Each line from the one that contains "JP4 pin 1: VIN -> 5V" through the end of the entries should be repeated exactly, with nothing added.
[Records for this exercise]
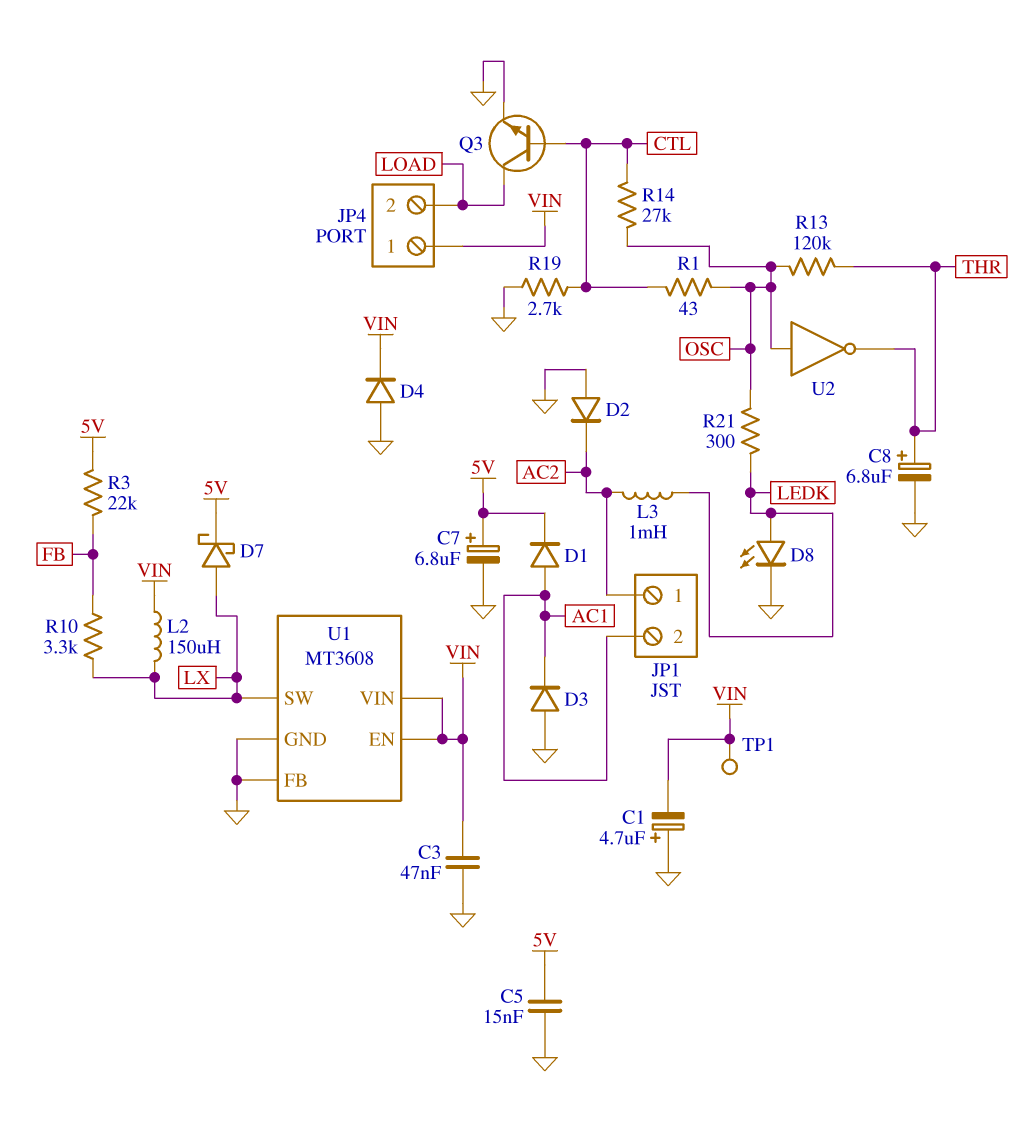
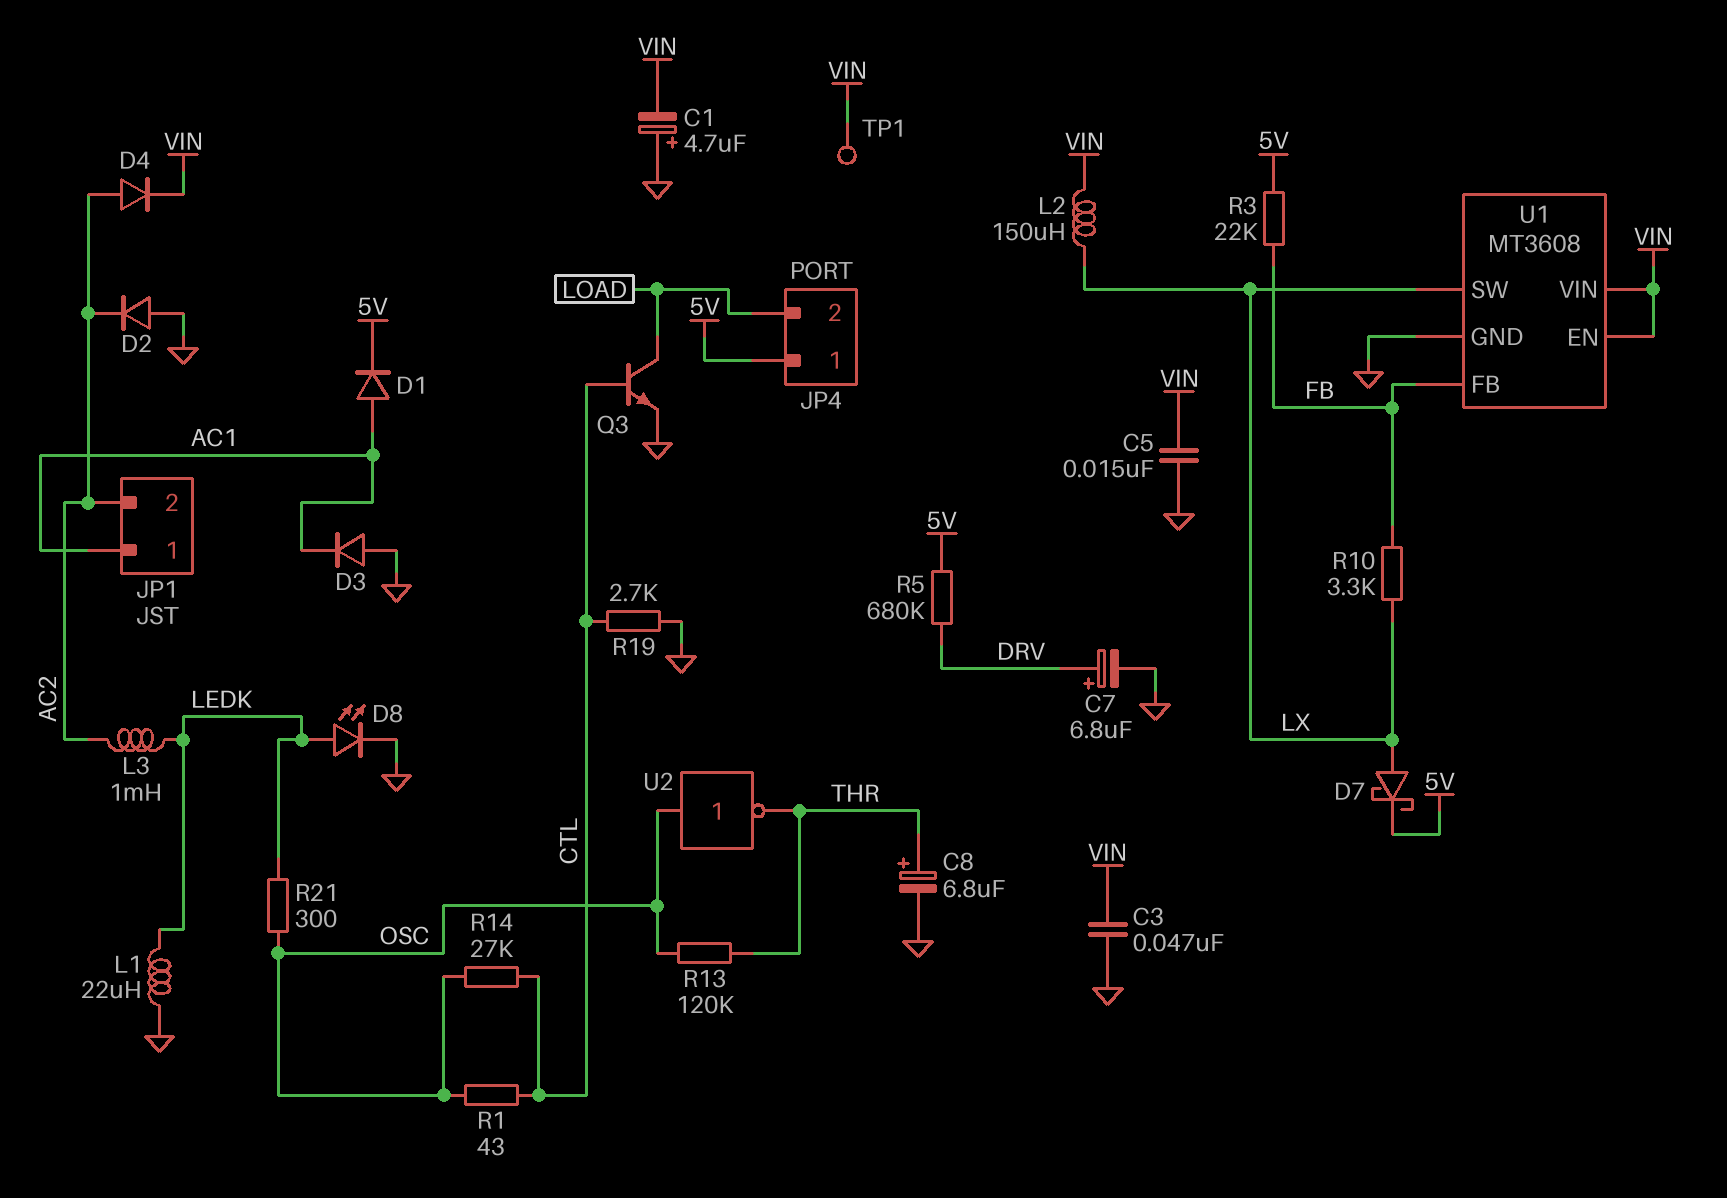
C5: 15nF (5V, GND) -> 15nF (GND, VIN)
C7: 6.8uF (plus 5V, minus GND) -> 6.8uF (plus DRV, minus GND)
D4: diode (A GND, K VIN) -> diode (A AC2, K VIN)
JP1 pin 1: AC2 -> AC1
JP1 pin 2: AC1 -> AC2
JP4 pin 1: VIN -> 5V
L1: none -> 22uH (GND, LEDK)
R5: none -> 680k (5V, DRV)
U1 pin FB: GND -> FB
[/Records for this exercise]
* **Exercise solution**
JP4 pin 1: VIN -> 5V
L1: none -> 22uH (GND, LEDK)
R5: none -> 680k (5V, DRV)
U1 pin FB: GND -> FB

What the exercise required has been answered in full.